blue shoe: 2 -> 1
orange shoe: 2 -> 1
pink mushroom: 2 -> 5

====

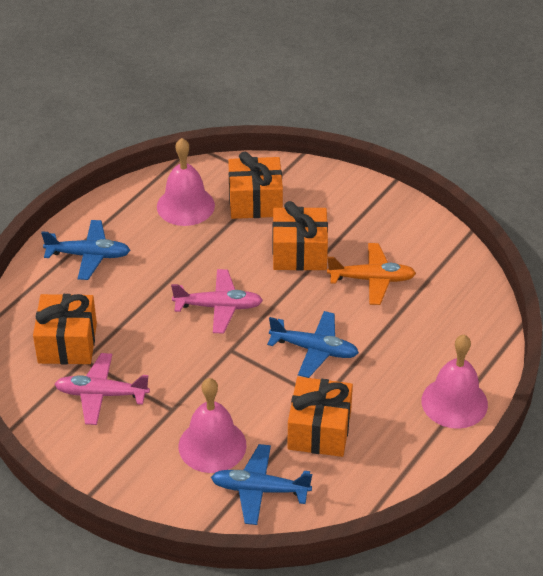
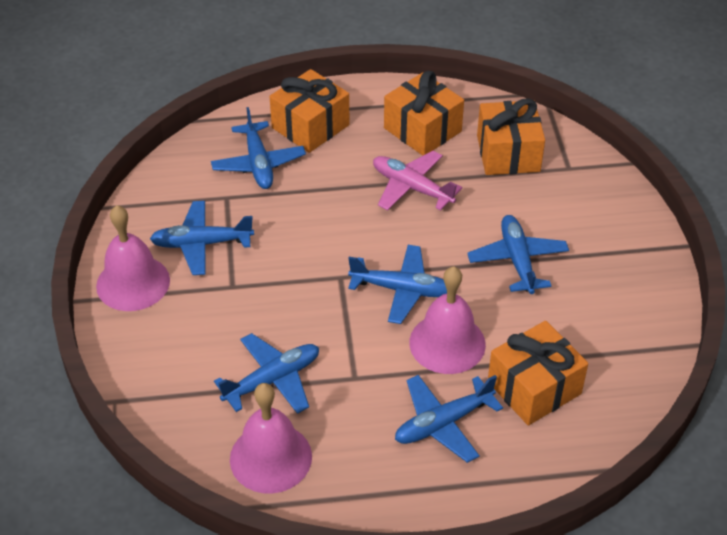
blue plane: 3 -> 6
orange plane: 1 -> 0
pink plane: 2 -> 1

====

Count the lines in the listing above that contain the string "plane", and give only the count.

▶ _RESULT OF THE EXERCISE_
3